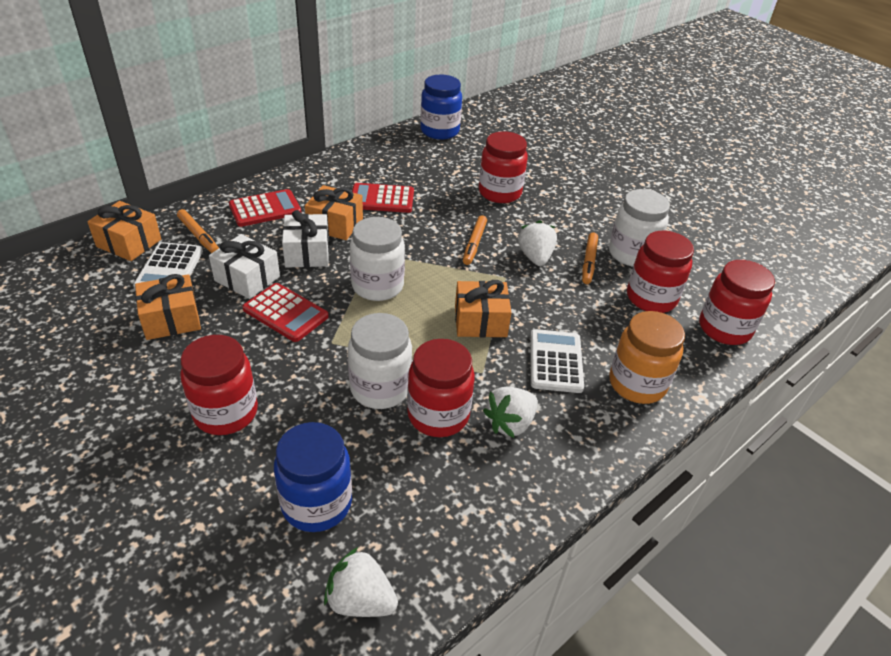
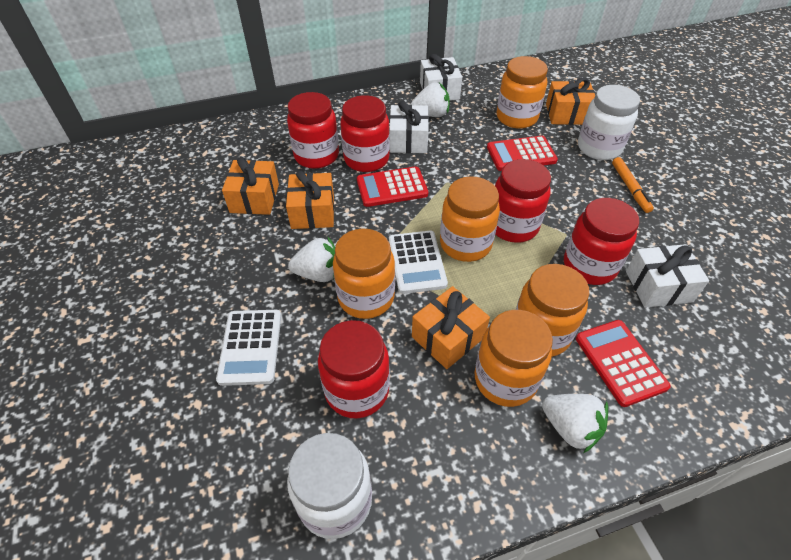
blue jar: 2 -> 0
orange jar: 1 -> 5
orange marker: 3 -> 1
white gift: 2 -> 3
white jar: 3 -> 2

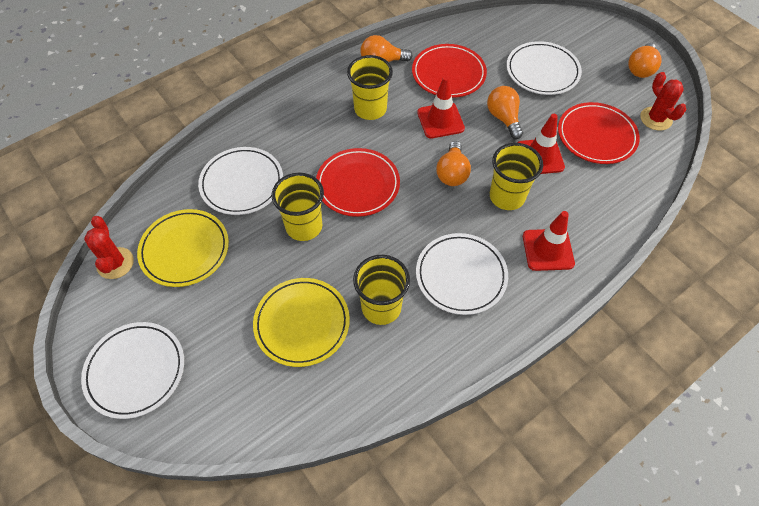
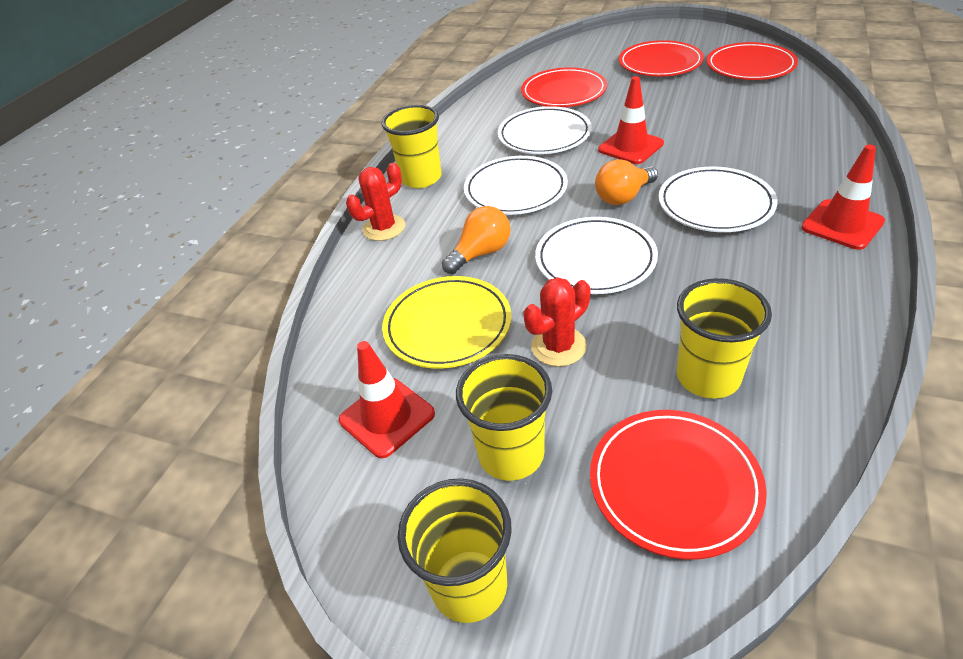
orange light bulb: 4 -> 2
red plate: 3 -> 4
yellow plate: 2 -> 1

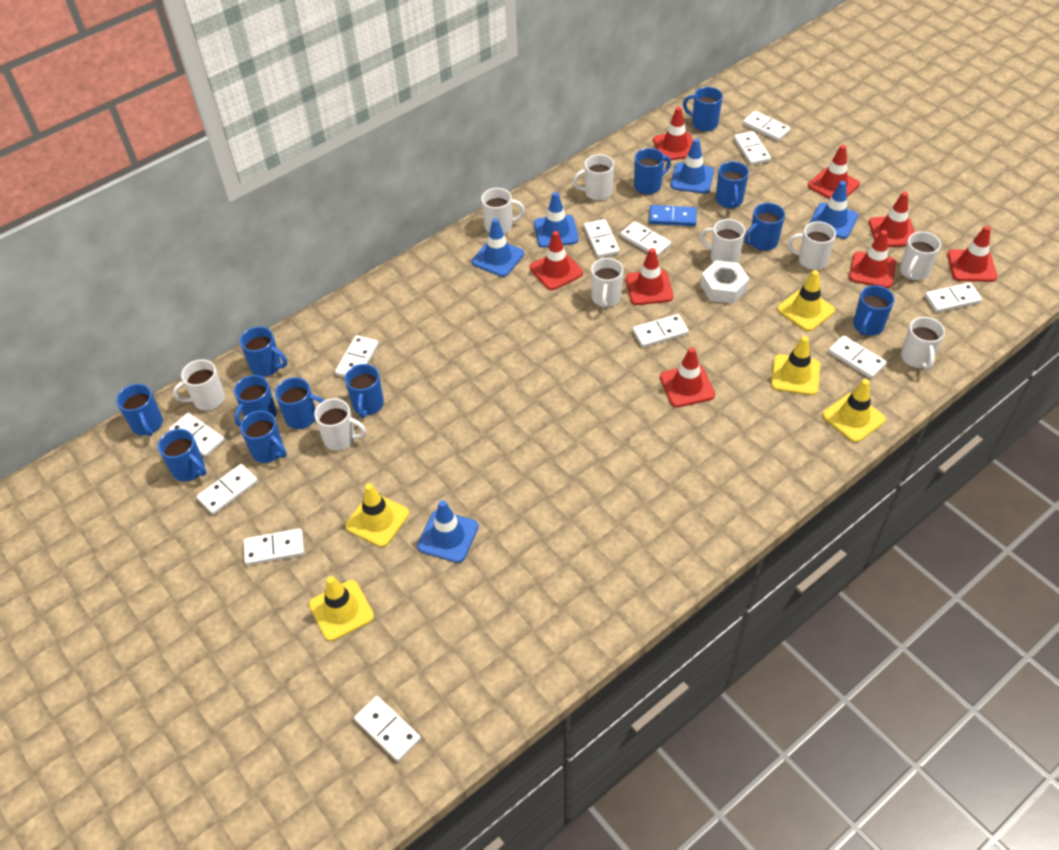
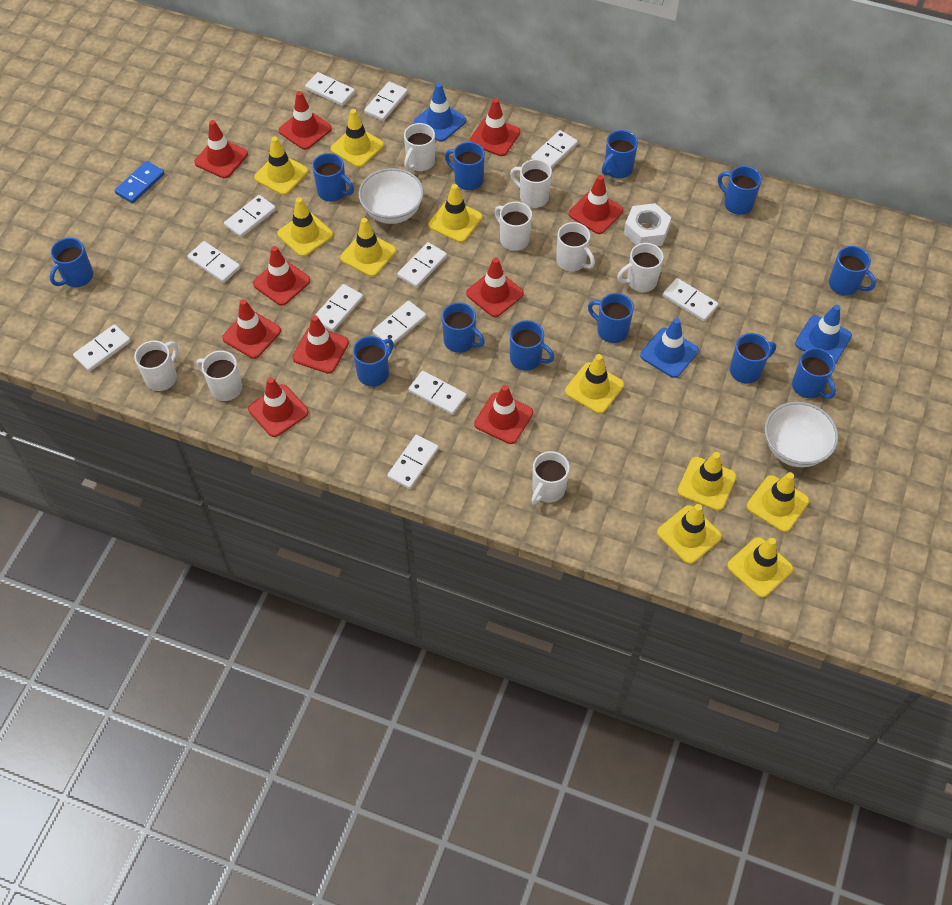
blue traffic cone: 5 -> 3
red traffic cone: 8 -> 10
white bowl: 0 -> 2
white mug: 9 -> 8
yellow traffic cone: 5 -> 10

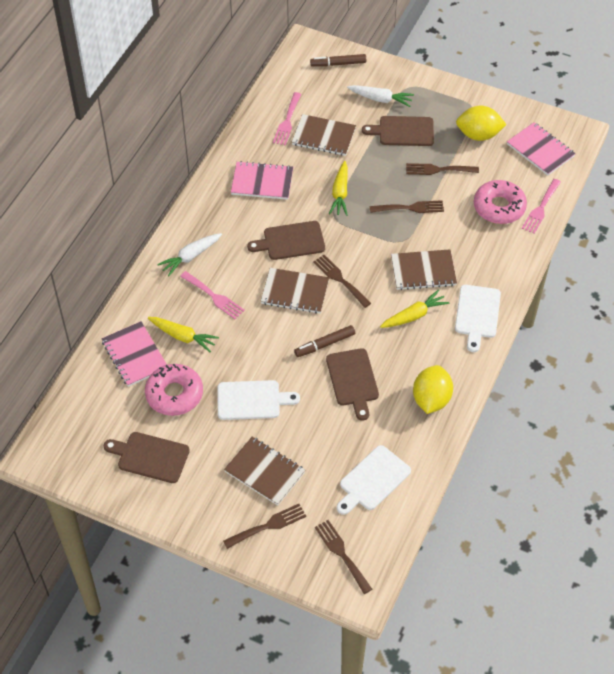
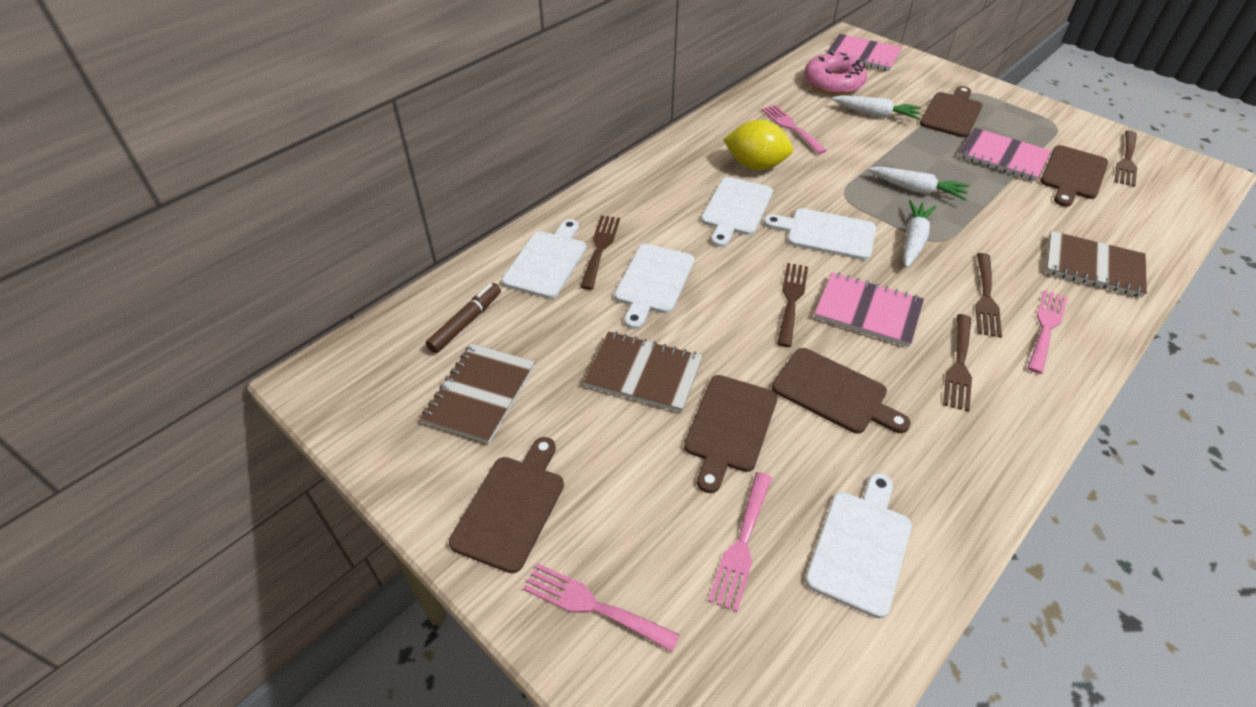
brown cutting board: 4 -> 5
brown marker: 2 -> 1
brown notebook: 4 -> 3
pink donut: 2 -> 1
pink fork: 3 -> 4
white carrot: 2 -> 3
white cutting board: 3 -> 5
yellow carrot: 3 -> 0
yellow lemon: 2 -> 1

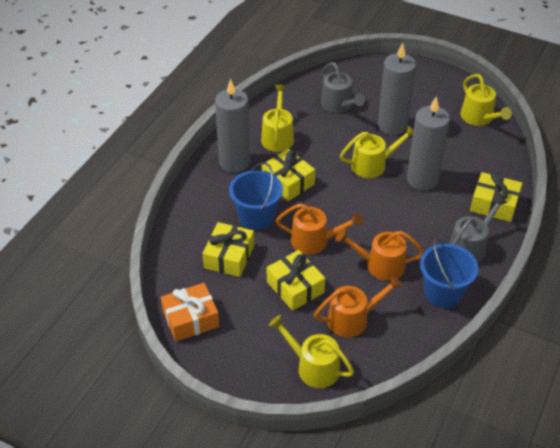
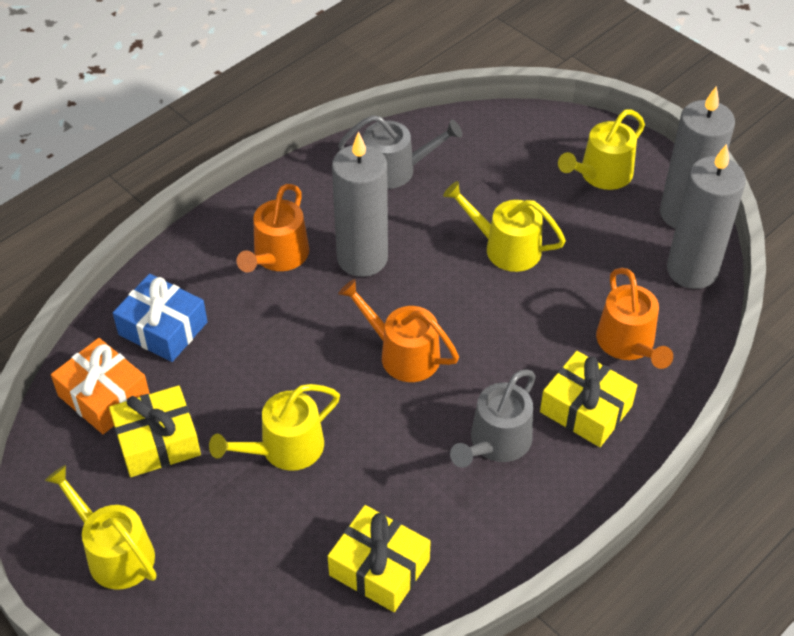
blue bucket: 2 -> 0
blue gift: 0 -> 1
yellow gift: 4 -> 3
□ □ □
__Task statement__: Find every line of the data that includes the string "white". Copy each of those lines.

__Finished task__:
white gift: 2 -> 3
white jar: 3 -> 2
white bowl: 0 -> 2
white mug: 9 -> 8
white carrot: 2 -> 3
white cutting board: 3 -> 5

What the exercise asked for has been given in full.